#### Object matching data:
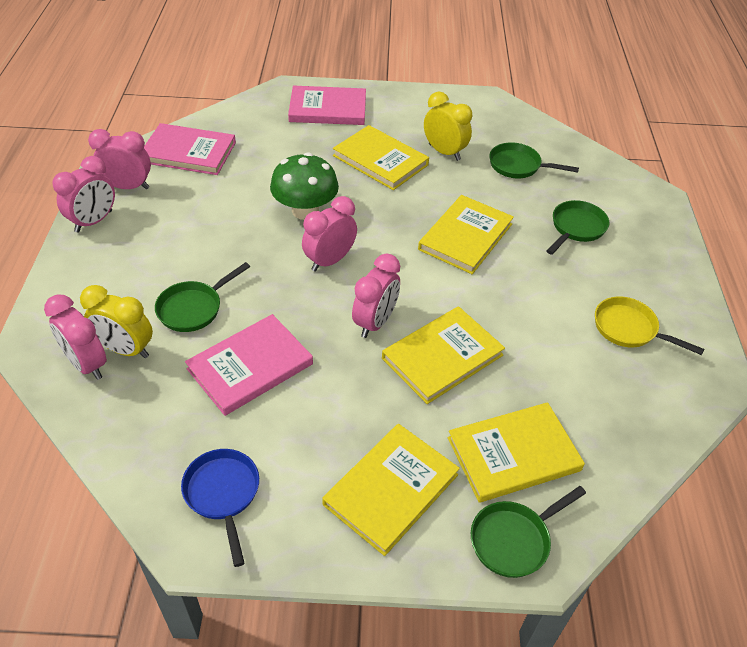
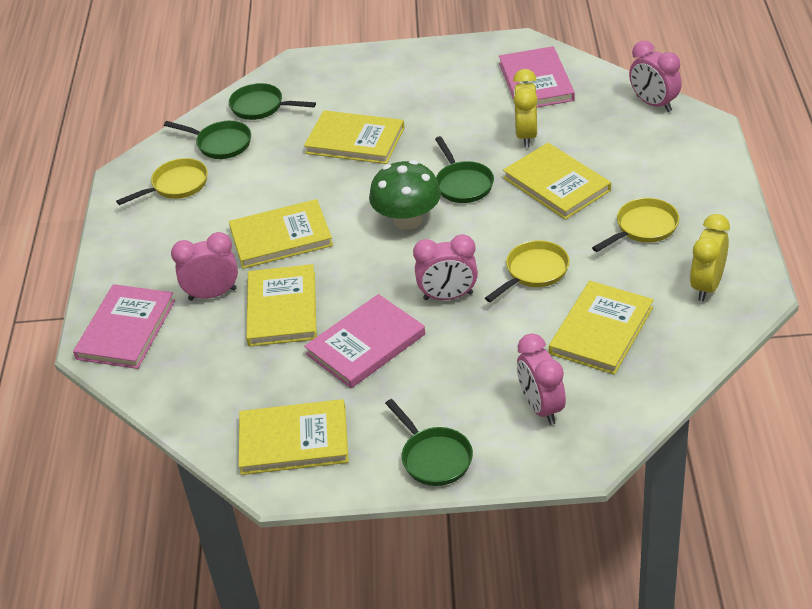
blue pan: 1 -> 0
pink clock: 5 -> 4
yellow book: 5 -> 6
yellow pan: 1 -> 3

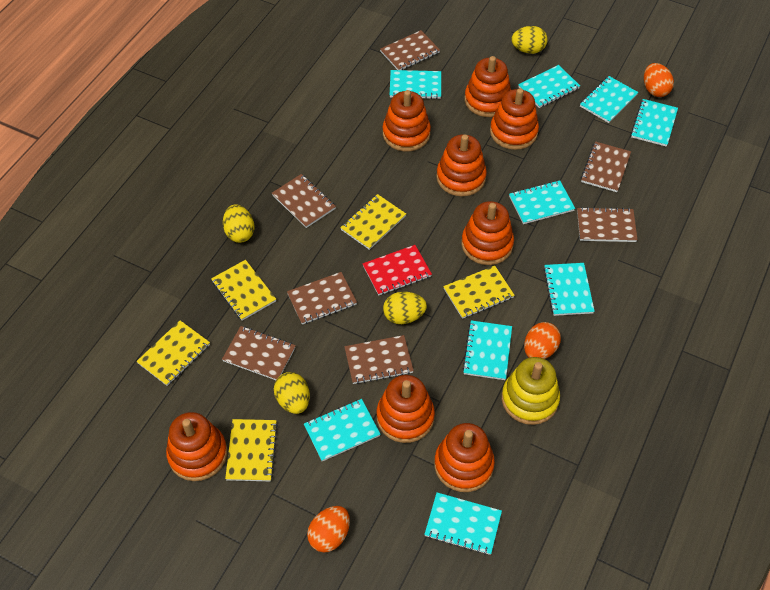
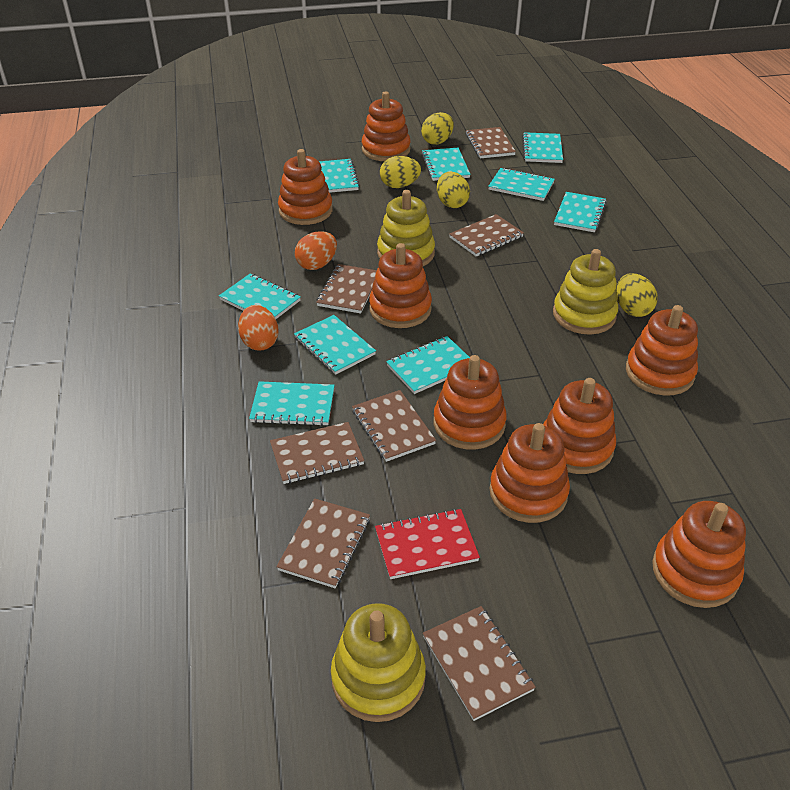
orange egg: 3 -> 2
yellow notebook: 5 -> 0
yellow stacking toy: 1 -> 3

#### The task:
An exact copy of the entries, minus the pictures, is what's needed here.

#### Response for this exercise:
blue pan: 1 -> 0
pink clock: 5 -> 4
yellow book: 5 -> 6
yellow pan: 1 -> 3

orange egg: 3 -> 2
yellow notebook: 5 -> 0
yellow stacking toy: 1 -> 3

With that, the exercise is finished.